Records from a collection
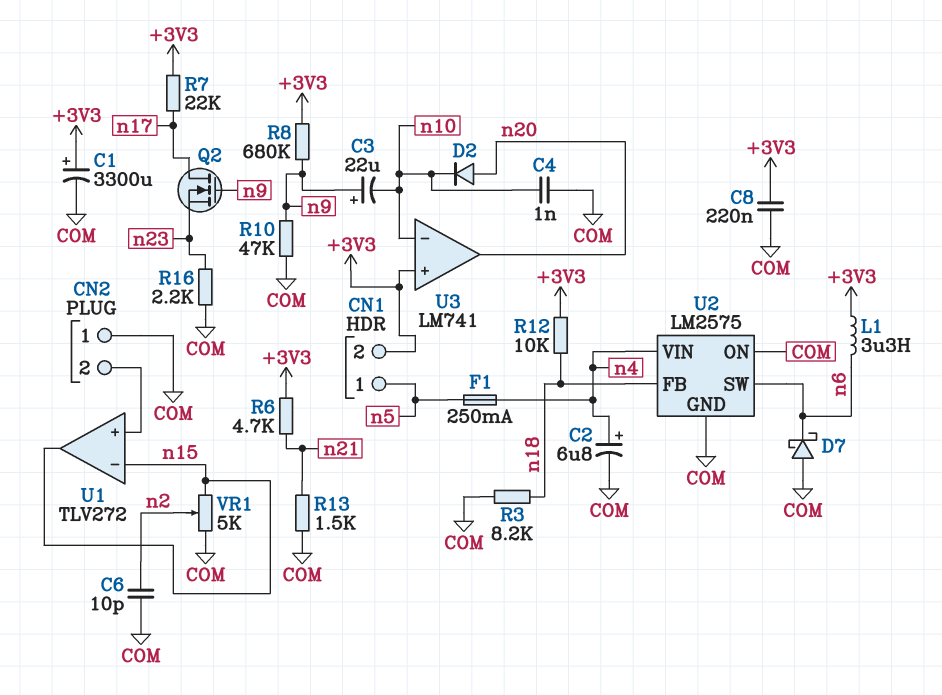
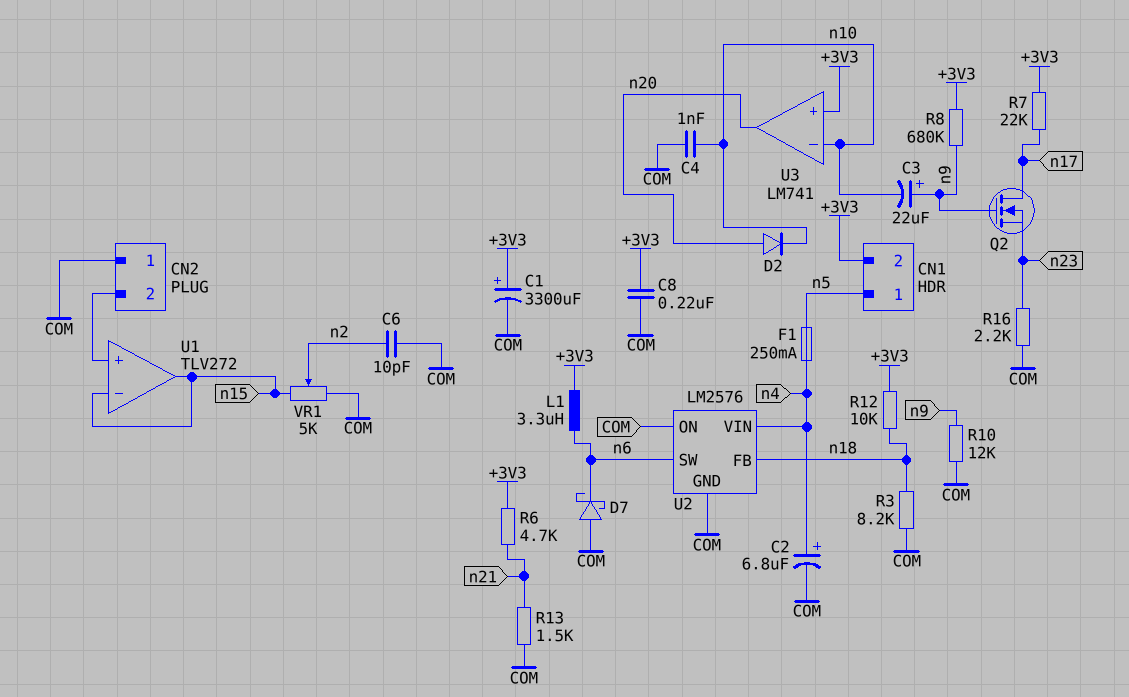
R10: 47k (COM, n9) -> 12k (COM, n9)
U2: LM2575 -> LM2576

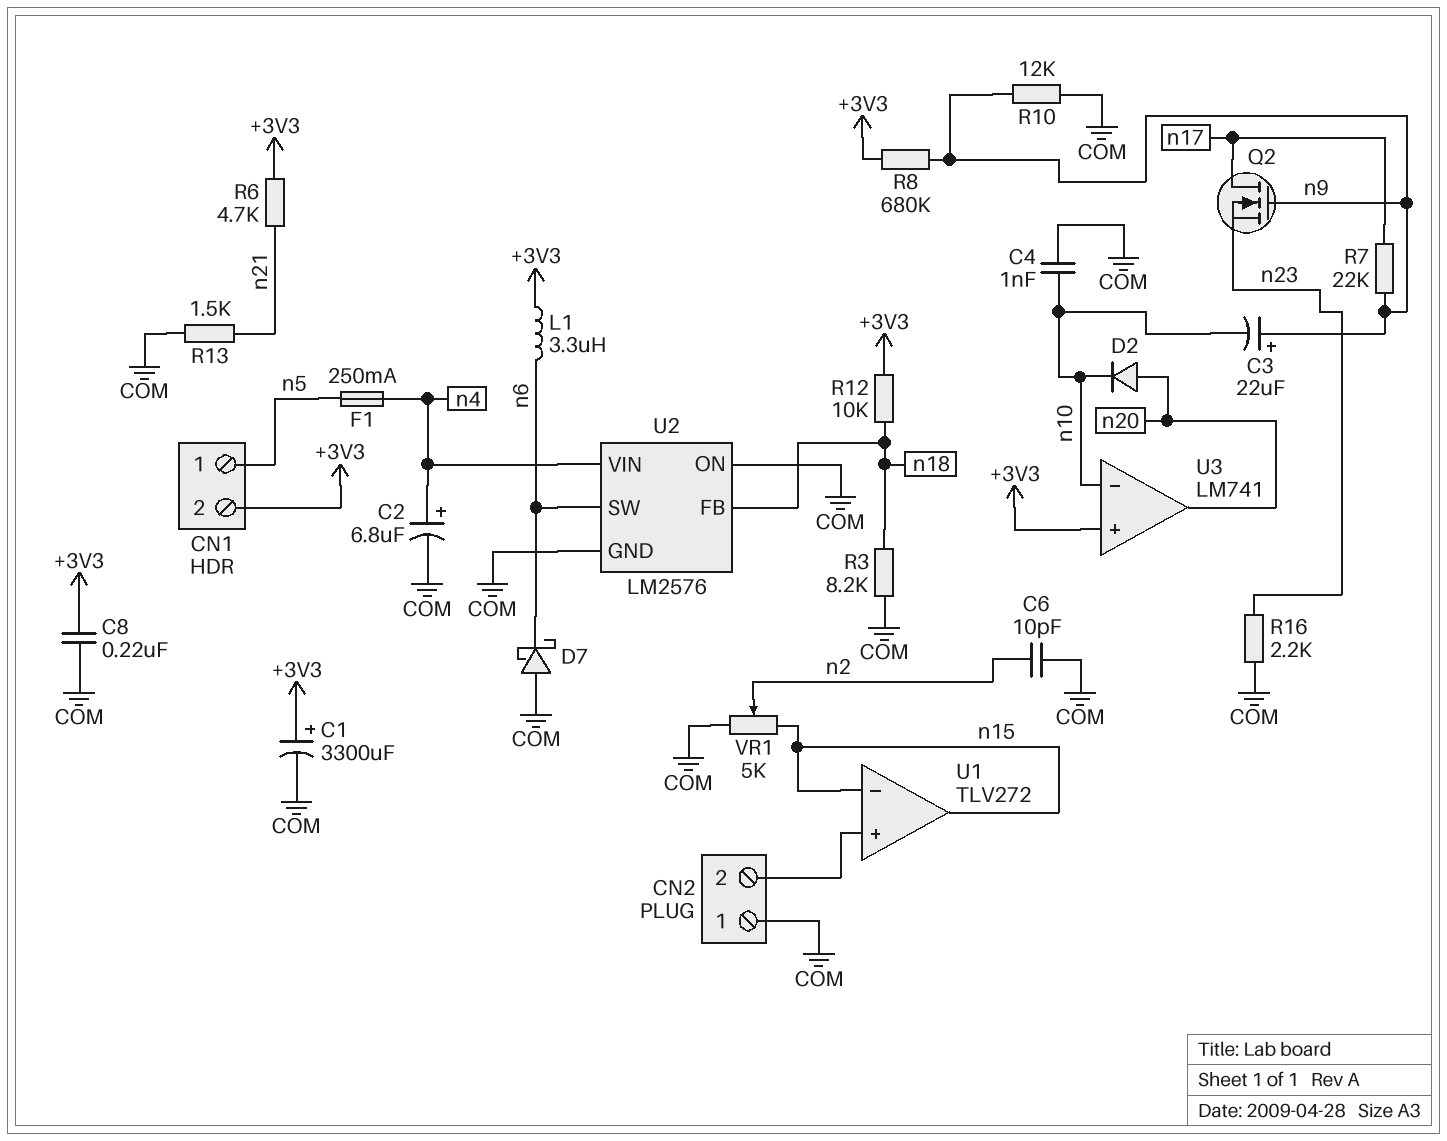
R7: 22k (+3V3, n17) -> 22k (n9, n17)

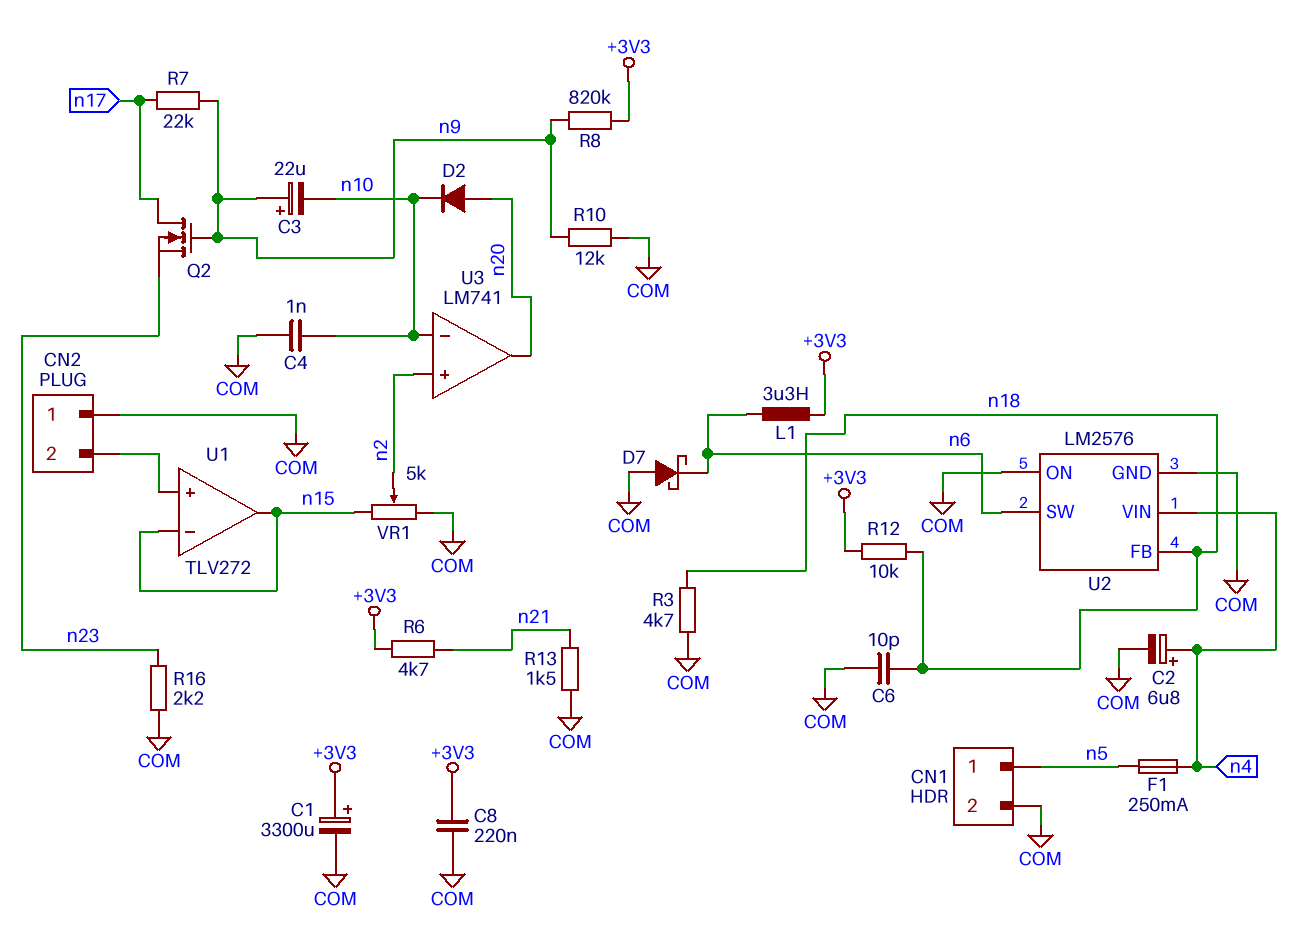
C6: 10pF (COM, n2) -> 10pF (COM, n18)
CN1 pin 2: +3V3 -> COM
R3: 8.2k (COM, n18) -> 4.7k (COM, n18)
R8: 680k (+3V3, n9) -> 820k (+3V3, n9)
U3 pin in+: +3V3 -> n2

**EXERCISE BRIEF**
Output the lines above verbatim, images excluded.

**RESULT OF THE EXERCISE**
R10: 47k (COM, n9) -> 12k (COM, n9)
U2: LM2575 -> LM2576

R7: 22k (+3V3, n17) -> 22k (n9, n17)

C6: 10pF (COM, n2) -> 10pF (COM, n18)
CN1 pin 2: +3V3 -> COM
R3: 8.2k (COM, n18) -> 4.7k (COM, n18)
R8: 680k (+3V3, n9) -> 820k (+3V3, n9)
U3 pin in+: +3V3 -> n2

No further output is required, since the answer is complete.